*** Begin section ***
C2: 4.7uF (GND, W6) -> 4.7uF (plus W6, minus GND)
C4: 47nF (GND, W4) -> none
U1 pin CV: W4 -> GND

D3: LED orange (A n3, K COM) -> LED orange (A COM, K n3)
*** End section ***
*** Begin section ***
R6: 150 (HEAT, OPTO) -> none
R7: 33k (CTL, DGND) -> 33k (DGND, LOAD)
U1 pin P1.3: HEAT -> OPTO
*** End section ***
**WHAT YOU SHOULD DO:** Reproduce exactly the entries above, limited to the lines from the one with "R6: 150 (HEAT, OPTO) -> none" through the one with "U1 pin P1.3: HEAT -> OPTO", both included.

**FINISHED EXERCISE:**
R6: 150 (HEAT, OPTO) -> none
R7: 33k (CTL, DGND) -> 33k (DGND, LOAD)
U1 pin P1.3: HEAT -> OPTO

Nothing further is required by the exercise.